(Activity): Copy out every line in the entries below that includes "black".

START Information

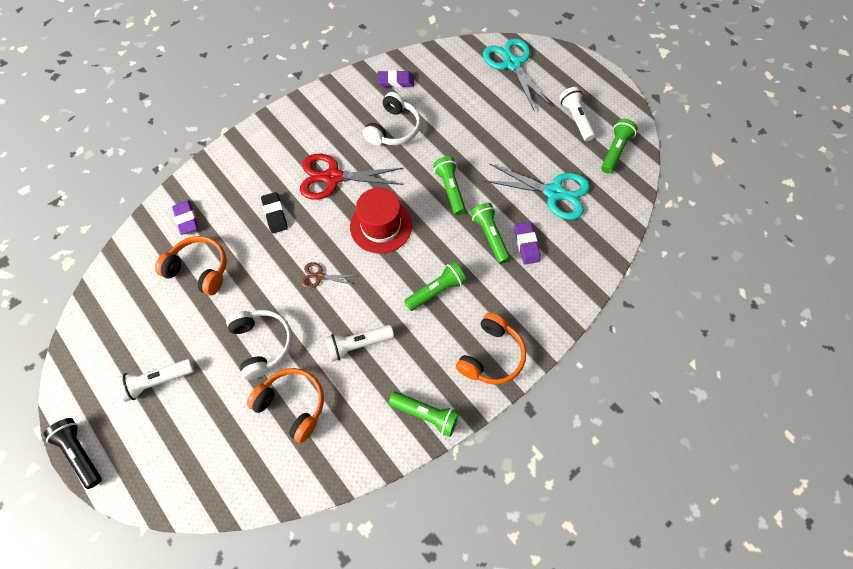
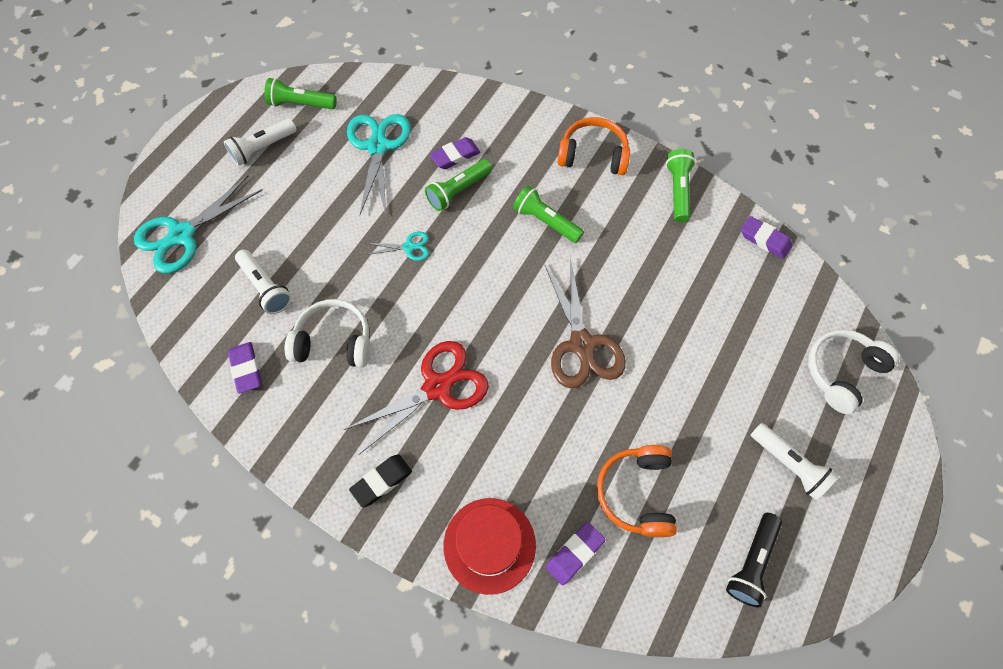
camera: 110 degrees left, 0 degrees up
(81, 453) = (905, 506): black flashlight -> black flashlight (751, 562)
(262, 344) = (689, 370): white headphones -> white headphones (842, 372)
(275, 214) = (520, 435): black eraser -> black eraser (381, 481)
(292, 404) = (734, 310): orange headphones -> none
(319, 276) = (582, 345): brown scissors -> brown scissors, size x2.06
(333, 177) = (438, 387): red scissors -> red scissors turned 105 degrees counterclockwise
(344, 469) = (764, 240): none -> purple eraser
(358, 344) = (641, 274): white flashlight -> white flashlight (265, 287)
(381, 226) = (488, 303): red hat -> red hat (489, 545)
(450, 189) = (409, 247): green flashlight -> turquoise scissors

END Information
START Information

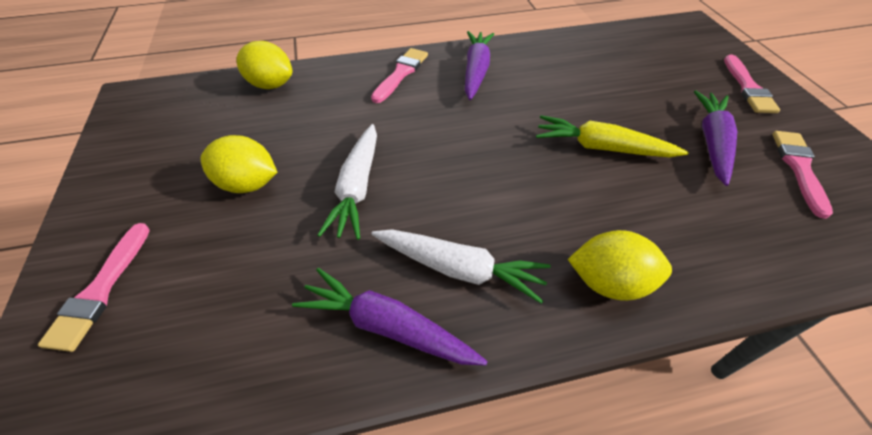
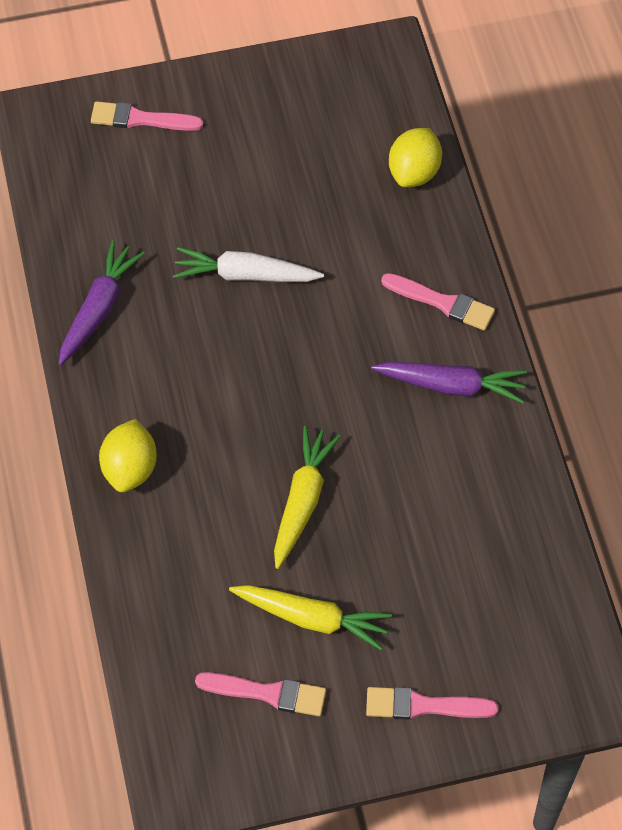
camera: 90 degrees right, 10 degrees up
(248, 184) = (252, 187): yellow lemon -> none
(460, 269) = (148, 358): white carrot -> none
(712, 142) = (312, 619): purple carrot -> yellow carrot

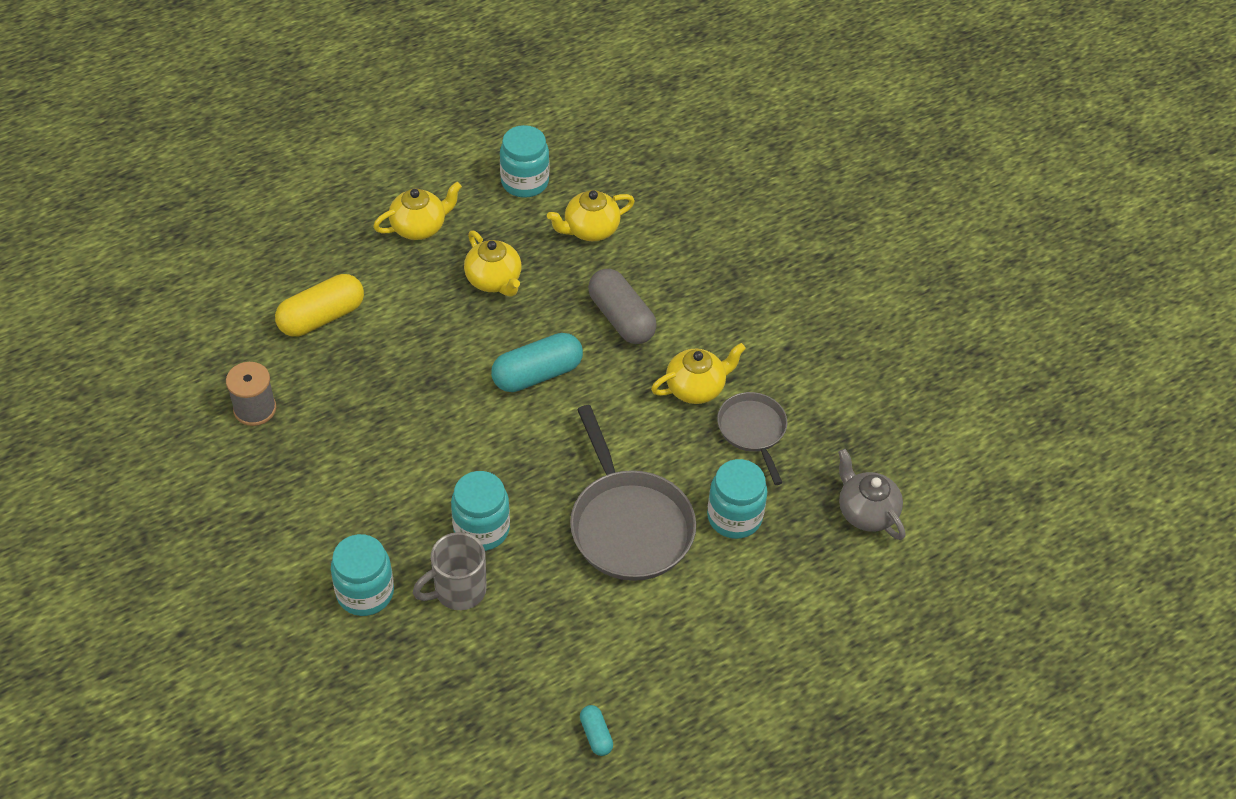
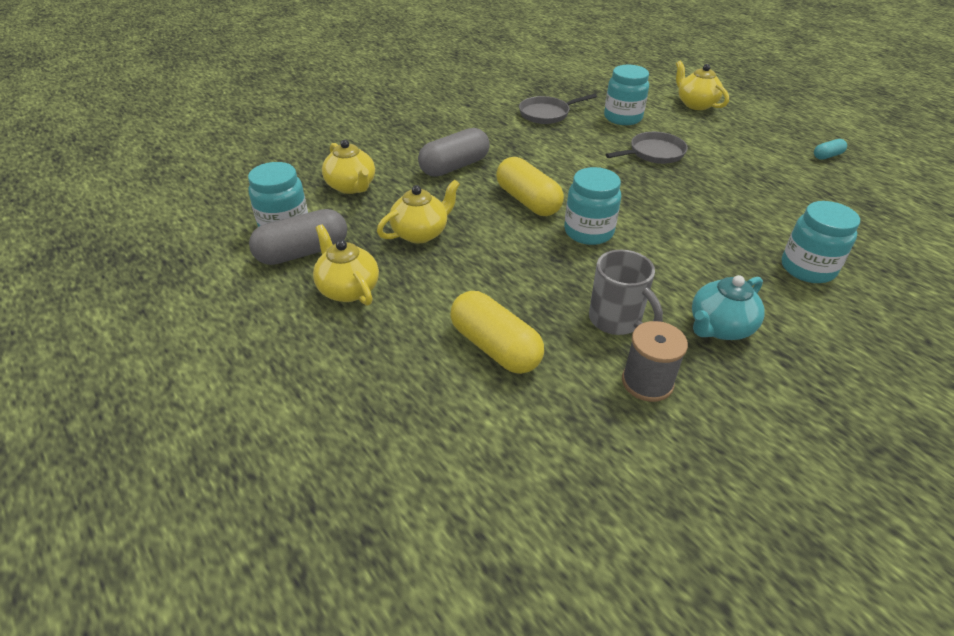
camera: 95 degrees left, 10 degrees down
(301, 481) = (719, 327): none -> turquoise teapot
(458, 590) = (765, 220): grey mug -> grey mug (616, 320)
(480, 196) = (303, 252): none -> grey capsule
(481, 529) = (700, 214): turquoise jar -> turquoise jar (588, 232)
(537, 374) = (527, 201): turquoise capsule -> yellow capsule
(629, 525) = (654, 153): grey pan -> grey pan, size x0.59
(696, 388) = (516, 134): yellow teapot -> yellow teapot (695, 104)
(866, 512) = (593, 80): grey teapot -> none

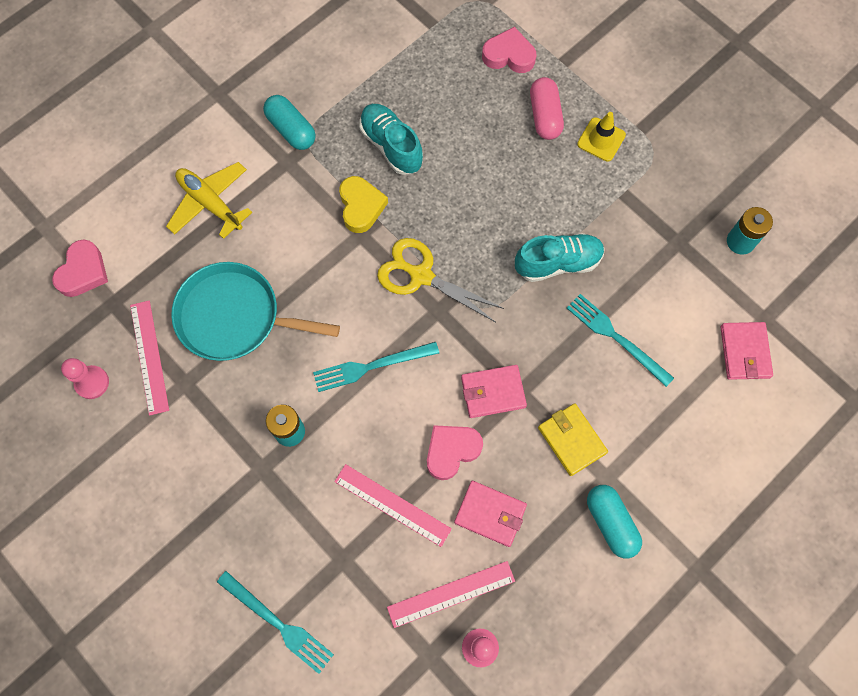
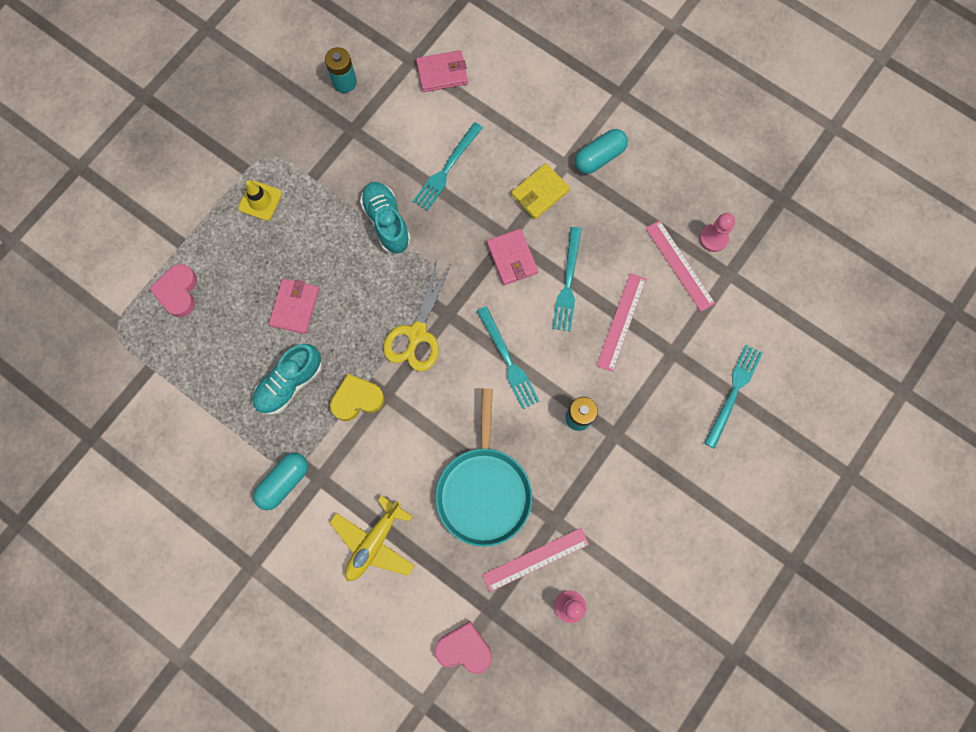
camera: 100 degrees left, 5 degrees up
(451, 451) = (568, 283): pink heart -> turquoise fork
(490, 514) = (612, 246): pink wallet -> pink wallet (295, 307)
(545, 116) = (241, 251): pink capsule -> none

END Information

(Answer to this problem):
(81, 453) = (905, 506): black flashlight -> black flashlight (751, 562)
(275, 214) = (520, 435): black eraser -> black eraser (381, 481)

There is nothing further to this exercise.